** Source information follows **

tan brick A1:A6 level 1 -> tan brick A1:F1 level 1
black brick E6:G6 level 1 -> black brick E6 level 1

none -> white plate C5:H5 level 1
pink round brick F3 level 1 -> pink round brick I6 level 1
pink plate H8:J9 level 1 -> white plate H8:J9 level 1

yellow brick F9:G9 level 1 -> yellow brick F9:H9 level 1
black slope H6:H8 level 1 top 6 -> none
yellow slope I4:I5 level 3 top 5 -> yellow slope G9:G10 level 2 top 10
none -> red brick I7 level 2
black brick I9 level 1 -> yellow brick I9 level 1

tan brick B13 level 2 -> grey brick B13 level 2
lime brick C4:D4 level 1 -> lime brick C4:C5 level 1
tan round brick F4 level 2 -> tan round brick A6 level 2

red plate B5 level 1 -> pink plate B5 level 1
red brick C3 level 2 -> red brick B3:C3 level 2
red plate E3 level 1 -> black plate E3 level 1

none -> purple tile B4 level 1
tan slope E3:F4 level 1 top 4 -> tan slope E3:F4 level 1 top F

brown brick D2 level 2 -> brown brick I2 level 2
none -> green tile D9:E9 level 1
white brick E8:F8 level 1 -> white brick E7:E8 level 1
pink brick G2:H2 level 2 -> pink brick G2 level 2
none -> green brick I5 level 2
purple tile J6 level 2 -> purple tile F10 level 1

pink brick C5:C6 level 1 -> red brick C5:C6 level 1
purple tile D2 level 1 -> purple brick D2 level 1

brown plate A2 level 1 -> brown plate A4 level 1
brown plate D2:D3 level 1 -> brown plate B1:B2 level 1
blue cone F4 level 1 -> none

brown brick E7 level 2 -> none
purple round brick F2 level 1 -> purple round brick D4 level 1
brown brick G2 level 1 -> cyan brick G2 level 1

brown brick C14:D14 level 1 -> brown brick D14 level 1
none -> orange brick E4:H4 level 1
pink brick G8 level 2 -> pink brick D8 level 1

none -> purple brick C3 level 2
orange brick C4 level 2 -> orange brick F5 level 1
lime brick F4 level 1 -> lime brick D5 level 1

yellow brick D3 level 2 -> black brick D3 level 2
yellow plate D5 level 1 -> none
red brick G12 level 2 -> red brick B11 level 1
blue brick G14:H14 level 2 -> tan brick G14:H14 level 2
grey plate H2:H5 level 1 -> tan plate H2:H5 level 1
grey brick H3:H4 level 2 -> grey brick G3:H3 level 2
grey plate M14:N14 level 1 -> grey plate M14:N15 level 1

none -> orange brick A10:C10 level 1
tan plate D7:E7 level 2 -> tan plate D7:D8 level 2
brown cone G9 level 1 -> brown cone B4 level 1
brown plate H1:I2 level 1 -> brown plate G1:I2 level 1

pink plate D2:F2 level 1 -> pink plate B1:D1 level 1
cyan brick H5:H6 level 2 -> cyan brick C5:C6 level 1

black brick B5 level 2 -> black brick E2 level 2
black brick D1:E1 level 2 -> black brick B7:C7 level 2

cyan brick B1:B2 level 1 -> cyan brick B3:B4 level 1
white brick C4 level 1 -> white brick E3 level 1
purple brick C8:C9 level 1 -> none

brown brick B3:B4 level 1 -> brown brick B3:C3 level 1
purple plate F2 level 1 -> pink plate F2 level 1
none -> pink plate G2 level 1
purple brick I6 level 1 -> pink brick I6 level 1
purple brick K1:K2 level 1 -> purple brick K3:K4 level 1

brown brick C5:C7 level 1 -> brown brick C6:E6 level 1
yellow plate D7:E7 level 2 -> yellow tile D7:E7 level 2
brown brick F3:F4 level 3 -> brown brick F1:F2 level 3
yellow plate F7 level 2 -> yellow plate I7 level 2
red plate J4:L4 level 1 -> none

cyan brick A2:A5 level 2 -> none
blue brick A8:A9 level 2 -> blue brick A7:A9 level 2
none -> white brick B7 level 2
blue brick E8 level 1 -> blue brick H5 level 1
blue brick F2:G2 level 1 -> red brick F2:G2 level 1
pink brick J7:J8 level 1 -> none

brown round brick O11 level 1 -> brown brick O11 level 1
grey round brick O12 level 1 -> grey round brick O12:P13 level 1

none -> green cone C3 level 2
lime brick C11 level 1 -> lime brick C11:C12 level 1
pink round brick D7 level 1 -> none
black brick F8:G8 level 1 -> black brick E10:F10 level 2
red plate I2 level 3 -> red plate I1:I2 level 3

** End of Source information **

§ **Your assignment**: Nothing may be omitted or altered; reproduce all of the entries.

§ **Result of the exercise**:
tan brick A1:A6 level 1 -> tan brick A1:F1 level 1
black brick E6:G6 level 1 -> black brick E6 level 1

none -> white plate C5:H5 level 1
pink round brick F3 level 1 -> pink round brick I6 level 1
pink plate H8:J9 level 1 -> white plate H8:J9 level 1

yellow brick F9:G9 level 1 -> yellow brick F9:H9 level 1
black slope H6:H8 level 1 top 6 -> none
yellow slope I4:I5 level 3 top 5 -> yellow slope G9:G10 level 2 top 10
none -> red brick I7 level 2
black brick I9 level 1 -> yellow brick I9 level 1

tan brick B13 level 2 -> grey brick B13 level 2
lime brick C4:D4 level 1 -> lime brick C4:C5 level 1
tan round brick F4 level 2 -> tan round brick A6 level 2

red plate B5 level 1 -> pink plate B5 level 1
red brick C3 level 2 -> red brick B3:C3 level 2
red plate E3 level 1 -> black plate E3 level 1

none -> purple tile B4 level 1
tan slope E3:F4 level 1 top 4 -> tan slope E3:F4 level 1 top F

brown brick D2 level 2 -> brown brick I2 level 2
none -> green tile D9:E9 level 1
white brick E8:F8 level 1 -> white brick E7:E8 level 1
pink brick G2:H2 level 2 -> pink brick G2 level 2
none -> green brick I5 level 2
purple tile J6 level 2 -> purple tile F10 level 1

pink brick C5:C6 level 1 -> red brick C5:C6 level 1
purple tile D2 level 1 -> purple brick D2 level 1

brown plate A2 level 1 -> brown plate A4 level 1
brown plate D2:D3 level 1 -> brown plate B1:B2 level 1
blue cone F4 level 1 -> none

brown brick E7 level 2 -> none
purple round brick F2 level 1 -> purple round brick D4 level 1
brown brick G2 level 1 -> cyan brick G2 level 1

brown brick C14:D14 level 1 -> brown brick D14 level 1
none -> orange brick E4:H4 level 1
pink brick G8 level 2 -> pink brick D8 level 1

none -> purple brick C3 level 2
orange brick C4 level 2 -> orange brick F5 level 1
lime brick F4 level 1 -> lime brick D5 level 1

yellow brick D3 level 2 -> black brick D3 level 2
yellow plate D5 level 1 -> none
red brick G12 level 2 -> red brick B11 level 1
blue brick G14:H14 level 2 -> tan brick G14:H14 level 2
grey plate H2:H5 level 1 -> tan plate H2:H5 level 1
grey brick H3:H4 level 2 -> grey brick G3:H3 level 2
grey plate M14:N14 level 1 -> grey plate M14:N15 level 1

none -> orange brick A10:C10 level 1
tan plate D7:E7 level 2 -> tan plate D7:D8 level 2
brown cone G9 level 1 -> brown cone B4 level 1
brown plate H1:I2 level 1 -> brown plate G1:I2 level 1

pink plate D2:F2 level 1 -> pink plate B1:D1 level 1
cyan brick H5:H6 level 2 -> cyan brick C5:C6 level 1

black brick B5 level 2 -> black brick E2 level 2
black brick D1:E1 level 2 -> black brick B7:C7 level 2

cyan brick B1:B2 level 1 -> cyan brick B3:B4 level 1
white brick C4 level 1 -> white brick E3 level 1
purple brick C8:C9 level 1 -> none

brown brick B3:B4 level 1 -> brown brick B3:C3 level 1
purple plate F2 level 1 -> pink plate F2 level 1
none -> pink plate G2 level 1
purple brick I6 level 1 -> pink brick I6 level 1
purple brick K1:K2 level 1 -> purple brick K3:K4 level 1

brown brick C5:C7 level 1 -> brown brick C6:E6 level 1
yellow plate D7:E7 level 2 -> yellow tile D7:E7 level 2
brown brick F3:F4 level 3 -> brown brick F1:F2 level 3
yellow plate F7 level 2 -> yellow plate I7 level 2
red plate J4:L4 level 1 -> none

cyan brick A2:A5 level 2 -> none
blue brick A8:A9 level 2 -> blue brick A7:A9 level 2
none -> white brick B7 level 2
blue brick E8 level 1 -> blue brick H5 level 1
blue brick F2:G2 level 1 -> red brick F2:G2 level 1
pink brick J7:J8 level 1 -> none

brown round brick O11 level 1 -> brown brick O11 level 1
grey round brick O12 level 1 -> grey round brick O12:P13 level 1

none -> green cone C3 level 2
lime brick C11 level 1 -> lime brick C11:C12 level 1
pink round brick D7 level 1 -> none
black brick F8:G8 level 1 -> black brick E10:F10 level 2
red plate I2 level 3 -> red plate I1:I2 level 3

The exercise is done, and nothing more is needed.